Task description => From the line with "pink mug [153,271,245,389]" to the line with "purple mug [593,245,657,304]", output every line below exactly, both ends included. Skip the pictures.

Scene edit records =>
══════
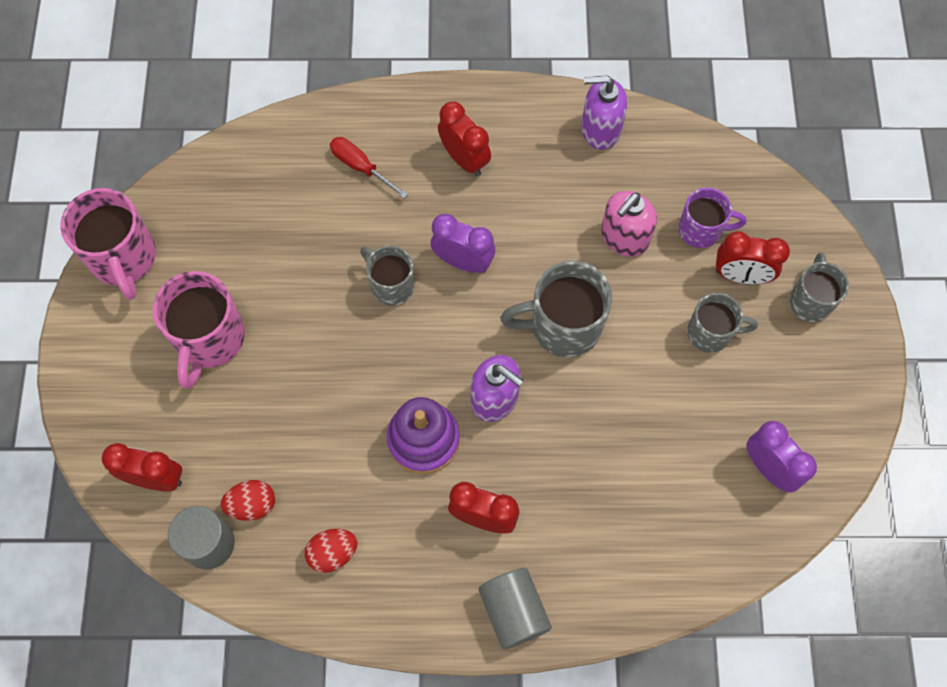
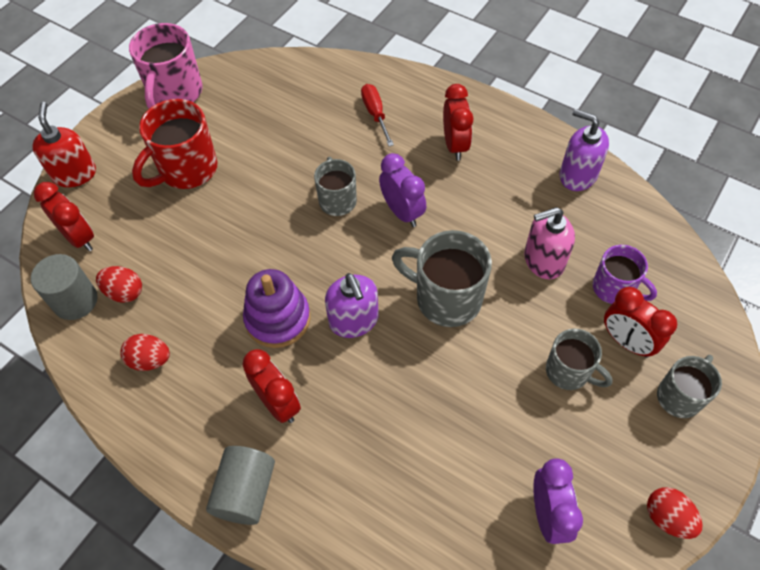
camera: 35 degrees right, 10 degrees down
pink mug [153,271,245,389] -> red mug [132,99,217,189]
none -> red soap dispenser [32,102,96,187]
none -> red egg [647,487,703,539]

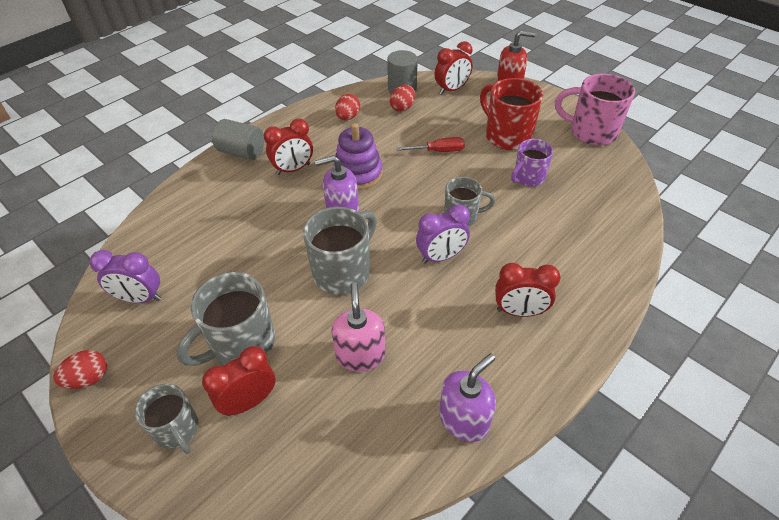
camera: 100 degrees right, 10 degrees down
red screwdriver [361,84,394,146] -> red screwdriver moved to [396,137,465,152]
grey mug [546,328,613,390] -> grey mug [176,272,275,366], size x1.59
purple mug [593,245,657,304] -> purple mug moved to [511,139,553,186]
══════
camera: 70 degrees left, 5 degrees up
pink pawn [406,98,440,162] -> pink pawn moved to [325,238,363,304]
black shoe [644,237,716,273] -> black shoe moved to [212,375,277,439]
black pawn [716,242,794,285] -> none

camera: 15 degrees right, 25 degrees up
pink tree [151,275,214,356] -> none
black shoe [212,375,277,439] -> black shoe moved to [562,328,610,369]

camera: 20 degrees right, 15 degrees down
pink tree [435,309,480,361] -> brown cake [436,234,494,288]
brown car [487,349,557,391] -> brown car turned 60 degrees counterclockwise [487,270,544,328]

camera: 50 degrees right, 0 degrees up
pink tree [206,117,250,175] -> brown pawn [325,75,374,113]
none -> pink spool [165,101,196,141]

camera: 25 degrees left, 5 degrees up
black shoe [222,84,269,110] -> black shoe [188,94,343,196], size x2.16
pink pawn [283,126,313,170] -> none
══════
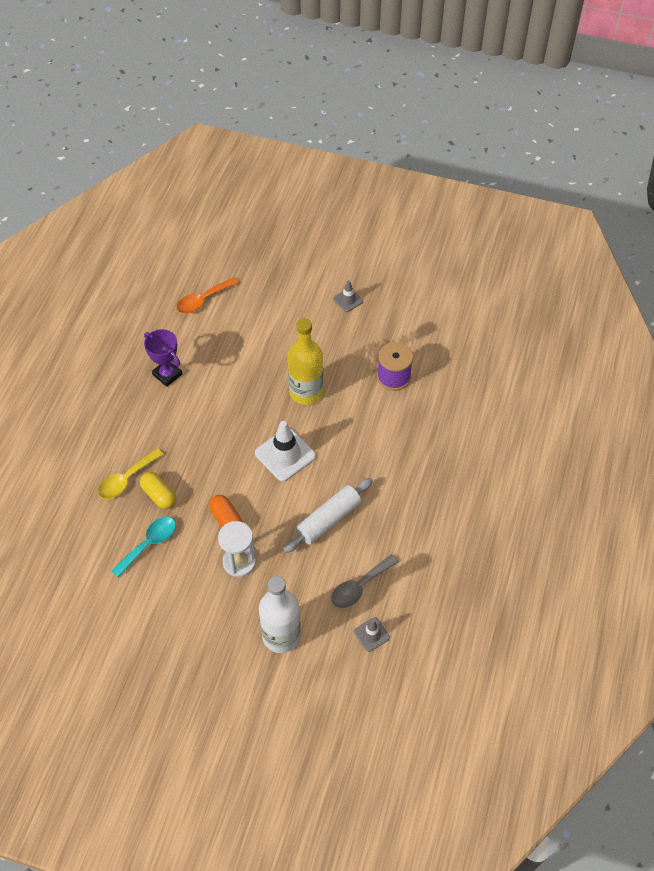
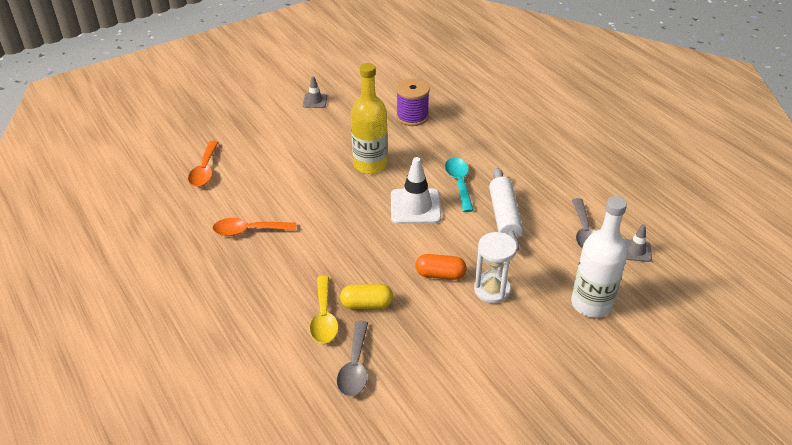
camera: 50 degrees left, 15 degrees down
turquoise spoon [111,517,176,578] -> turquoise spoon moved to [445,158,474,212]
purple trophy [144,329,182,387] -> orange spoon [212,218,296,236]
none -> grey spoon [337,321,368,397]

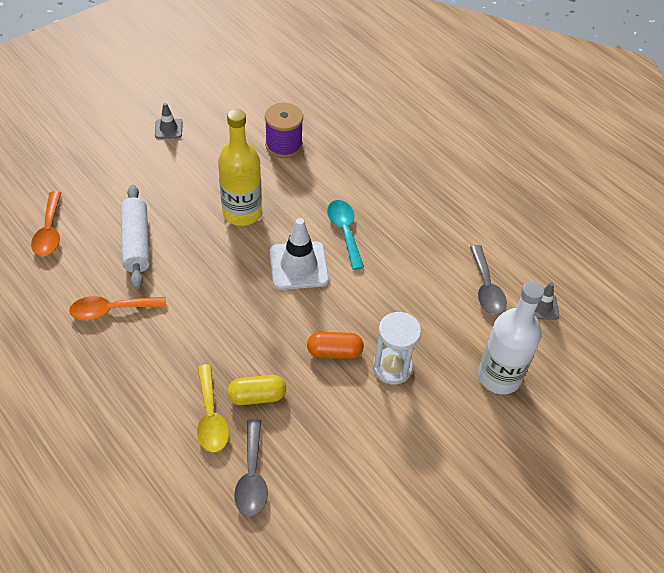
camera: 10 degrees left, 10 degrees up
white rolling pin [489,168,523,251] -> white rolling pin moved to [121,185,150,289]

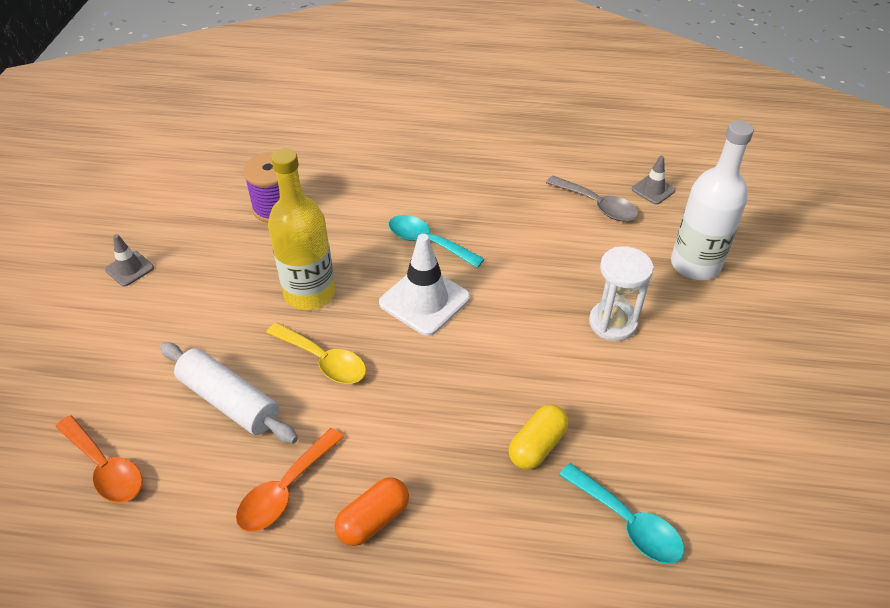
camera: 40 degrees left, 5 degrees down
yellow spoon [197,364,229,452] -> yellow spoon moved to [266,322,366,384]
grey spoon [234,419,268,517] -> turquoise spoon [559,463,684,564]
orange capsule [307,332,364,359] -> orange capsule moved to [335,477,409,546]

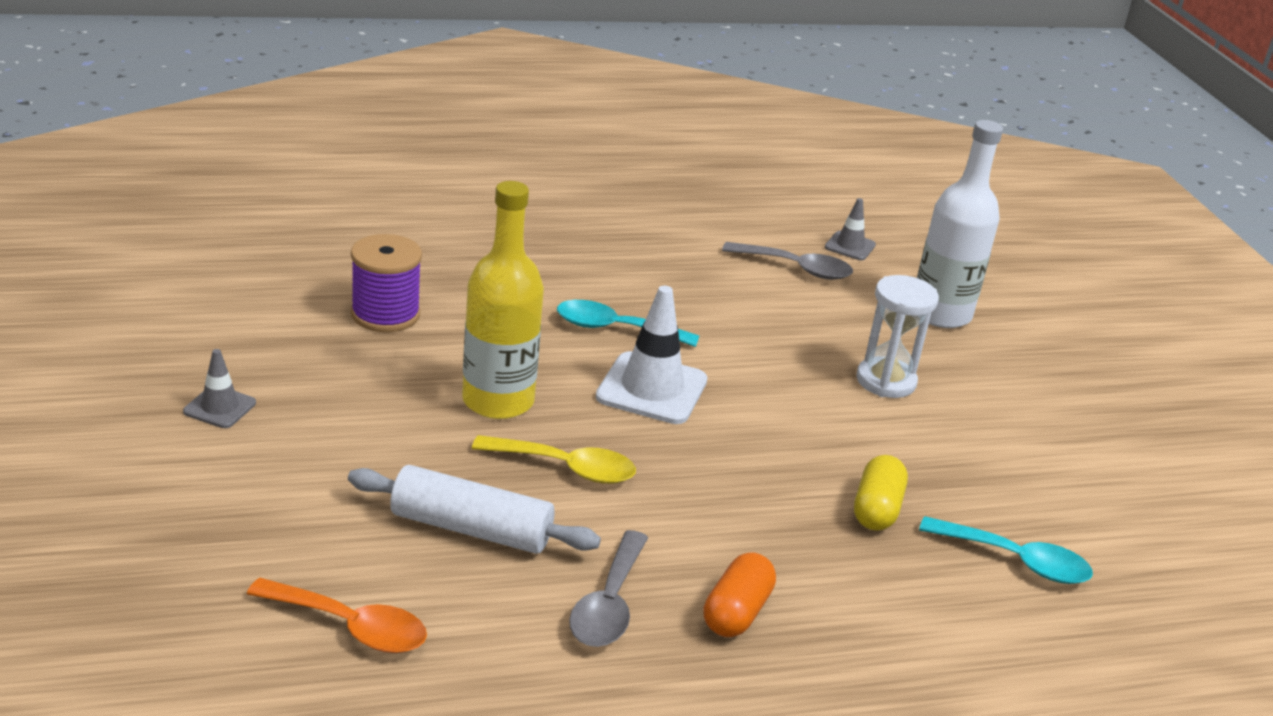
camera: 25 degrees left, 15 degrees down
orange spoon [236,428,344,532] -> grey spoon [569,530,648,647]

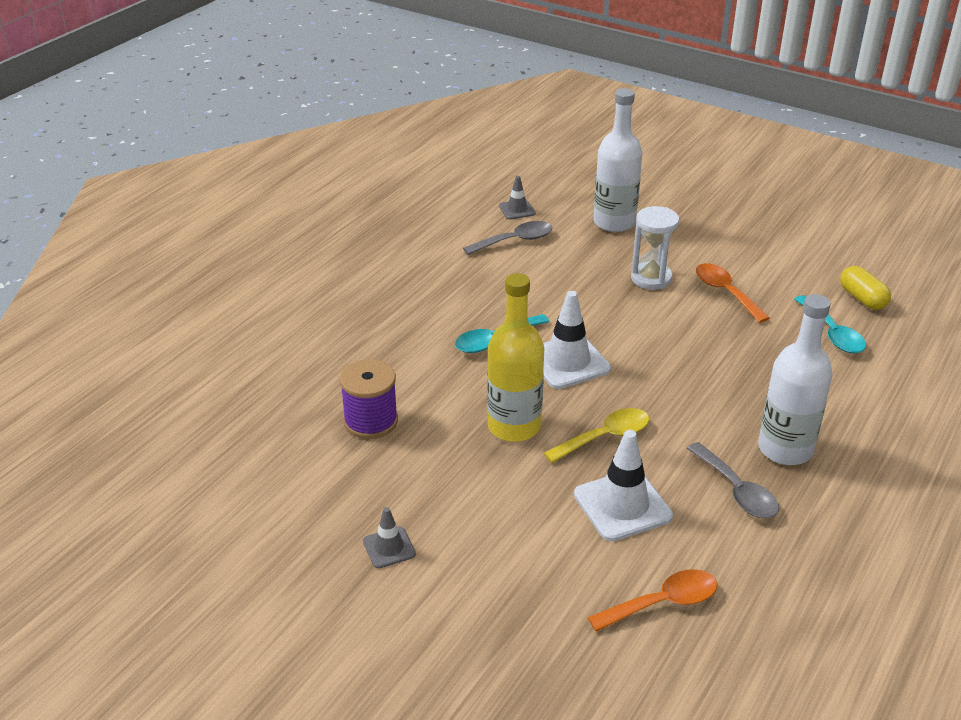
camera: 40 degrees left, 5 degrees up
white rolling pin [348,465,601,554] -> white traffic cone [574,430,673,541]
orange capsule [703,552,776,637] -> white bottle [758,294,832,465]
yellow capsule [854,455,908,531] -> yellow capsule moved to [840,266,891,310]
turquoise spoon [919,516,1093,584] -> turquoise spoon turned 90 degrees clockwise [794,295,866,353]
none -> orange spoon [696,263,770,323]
══════
Response area =>
pink mug [153,271,245,389] -> red mug [132,99,217,189]
none -> red soap dispenser [32,102,96,187]
none -> red egg [647,487,703,539]

camera: 100 degrees right, 10 degrees down
red screwdriver [361,84,394,146] -> red screwdriver moved to [396,137,465,152]
grey mug [546,328,613,390] -> grey mug [176,272,275,366], size x1.59
purple mug [593,245,657,304] -> purple mug moved to [511,139,553,186]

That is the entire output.